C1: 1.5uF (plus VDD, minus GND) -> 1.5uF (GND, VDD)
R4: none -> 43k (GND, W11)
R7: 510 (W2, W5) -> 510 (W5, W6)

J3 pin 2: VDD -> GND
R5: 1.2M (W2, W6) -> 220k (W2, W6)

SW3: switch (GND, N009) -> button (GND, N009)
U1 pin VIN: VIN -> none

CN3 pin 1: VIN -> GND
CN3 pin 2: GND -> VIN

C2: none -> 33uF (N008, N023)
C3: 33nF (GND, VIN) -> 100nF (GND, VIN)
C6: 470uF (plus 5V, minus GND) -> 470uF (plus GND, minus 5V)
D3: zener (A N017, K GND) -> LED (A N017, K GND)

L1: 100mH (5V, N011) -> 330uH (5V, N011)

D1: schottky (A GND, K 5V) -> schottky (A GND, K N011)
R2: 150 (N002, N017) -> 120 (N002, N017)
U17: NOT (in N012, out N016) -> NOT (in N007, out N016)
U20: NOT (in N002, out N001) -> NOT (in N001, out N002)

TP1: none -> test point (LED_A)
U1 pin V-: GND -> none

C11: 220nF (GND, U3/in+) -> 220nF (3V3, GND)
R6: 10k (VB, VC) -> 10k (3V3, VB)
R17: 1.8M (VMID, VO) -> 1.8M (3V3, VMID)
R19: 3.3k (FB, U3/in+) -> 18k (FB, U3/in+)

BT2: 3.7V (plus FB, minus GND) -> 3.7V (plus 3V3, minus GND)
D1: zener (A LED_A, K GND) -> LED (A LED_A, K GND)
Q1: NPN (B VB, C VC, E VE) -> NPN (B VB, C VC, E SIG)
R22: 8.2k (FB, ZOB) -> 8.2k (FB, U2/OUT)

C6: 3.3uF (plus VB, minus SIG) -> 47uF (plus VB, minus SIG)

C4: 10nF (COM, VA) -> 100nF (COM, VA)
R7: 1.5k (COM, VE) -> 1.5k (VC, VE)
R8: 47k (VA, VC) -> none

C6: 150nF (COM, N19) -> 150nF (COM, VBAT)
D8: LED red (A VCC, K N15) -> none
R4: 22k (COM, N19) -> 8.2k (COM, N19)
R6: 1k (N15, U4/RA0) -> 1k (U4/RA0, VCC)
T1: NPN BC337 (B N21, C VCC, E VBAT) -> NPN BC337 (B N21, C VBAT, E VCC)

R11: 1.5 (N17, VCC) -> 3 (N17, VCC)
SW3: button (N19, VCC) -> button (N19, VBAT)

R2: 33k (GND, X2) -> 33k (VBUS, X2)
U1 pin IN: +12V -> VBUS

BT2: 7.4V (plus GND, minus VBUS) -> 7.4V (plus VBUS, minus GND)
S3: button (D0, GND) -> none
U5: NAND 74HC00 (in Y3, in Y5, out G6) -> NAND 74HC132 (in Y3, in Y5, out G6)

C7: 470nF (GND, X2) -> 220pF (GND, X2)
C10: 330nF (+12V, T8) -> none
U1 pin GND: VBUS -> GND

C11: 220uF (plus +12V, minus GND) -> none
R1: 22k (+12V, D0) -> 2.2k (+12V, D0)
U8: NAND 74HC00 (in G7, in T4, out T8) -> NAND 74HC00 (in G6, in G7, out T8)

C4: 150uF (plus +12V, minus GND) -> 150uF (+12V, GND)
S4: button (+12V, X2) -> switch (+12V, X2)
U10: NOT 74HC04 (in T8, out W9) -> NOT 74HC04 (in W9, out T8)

------------------------------------------------------------------------

> [TASK DIRECTIONS]: Please transcribe each entry exactly, keeping every word as it is.

> [RESPONSE TO THIS TASK]:
C1: 1.5uF (plus VDD, minus GND) -> 1.5uF (GND, VDD)
R4: none -> 43k (GND, W11)
R7: 510 (W2, W5) -> 510 (W5, W6)

J3 pin 2: VDD -> GND
R5: 1.2M (W2, W6) -> 220k (W2, W6)

SW3: switch (GND, N009) -> button (GND, N009)
U1 pin VIN: VIN -> none

CN3 pin 1: VIN -> GND
CN3 pin 2: GND -> VIN

C2: none -> 33uF (N008, N023)
C3: 33nF (GND, VIN) -> 100nF (GND, VIN)
C6: 470uF (plus 5V, minus GND) -> 470uF (plus GND, minus 5V)
D3: zener (A N017, K GND) -> LED (A N017, K GND)

L1: 100mH (5V, N011) -> 330uH (5V, N011)

D1: schottky (A GND, K 5V) -> schottky (A GND, K N011)
R2: 150 (N002, N017) -> 120 (N002, N017)
U17: NOT (in N012, out N016) -> NOT (in N007, out N016)
U20: NOT (in N002, out N001) -> NOT (in N001, out N002)

TP1: none -> test point (LED_A)
U1 pin V-: GND -> none

C11: 220nF (GND, U3/in+) -> 220nF (3V3, GND)
R6: 10k (VB, VC) -> 10k (3V3, VB)
R17: 1.8M (VMID, VO) -> 1.8M (3V3, VMID)
R19: 3.3k (FB, U3/in+) -> 18k (FB, U3/in+)

BT2: 3.7V (plus FB, minus GND) -> 3.7V (plus 3V3, minus GND)
D1: zener (A LED_A, K GND) -> LED (A LED_A, K GND)
Q1: NPN (B VB, C VC, E VE) -> NPN (B VB, C VC, E SIG)
R22: 8.2k (FB, ZOB) -> 8.2k (FB, U2/OUT)

C6: 3.3uF (plus VB, minus SIG) -> 47uF (plus VB, minus SIG)

C4: 10nF (COM, VA) -> 100nF (COM, VA)
R7: 1.5k (COM, VE) -> 1.5k (VC, VE)
R8: 47k (VA, VC) -> none

C6: 150nF (COM, N19) -> 150nF (COM, VBAT)
D8: LED red (A VCC, K N15) -> none
R4: 22k (COM, N19) -> 8.2k (COM, N19)
R6: 1k (N15, U4/RA0) -> 1k (U4/RA0, VCC)
T1: NPN BC337 (B N21, C VCC, E VBAT) -> NPN BC337 (B N21, C VBAT, E VCC)

R11: 1.5 (N17, VCC) -> 3 (N17, VCC)
SW3: button (N19, VCC) -> button (N19, VBAT)

R2: 33k (GND, X2) -> 33k (VBUS, X2)
U1 pin IN: +12V -> VBUS

BT2: 7.4V (plus GND, minus VBUS) -> 7.4V (plus VBUS, minus GND)
S3: button (D0, GND) -> none
U5: NAND 74HC00 (in Y3, in Y5, out G6) -> NAND 74HC132 (in Y3, in Y5, out G6)

C7: 470nF (GND, X2) -> 220pF (GND, X2)
C10: 330nF (+12V, T8) -> none
U1 pin GND: VBUS -> GND

C11: 220uF (plus +12V, minus GND) -> none
R1: 22k (+12V, D0) -> 2.2k (+12V, D0)
U8: NAND 74HC00 (in G7, in T4, out T8) -> NAND 74HC00 (in G6, in G7, out T8)

C4: 150uF (plus +12V, minus GND) -> 150uF (+12V, GND)
S4: button (+12V, X2) -> switch (+12V, X2)
U10: NOT 74HC04 (in T8, out W9) -> NOT 74HC04 (in W9, out T8)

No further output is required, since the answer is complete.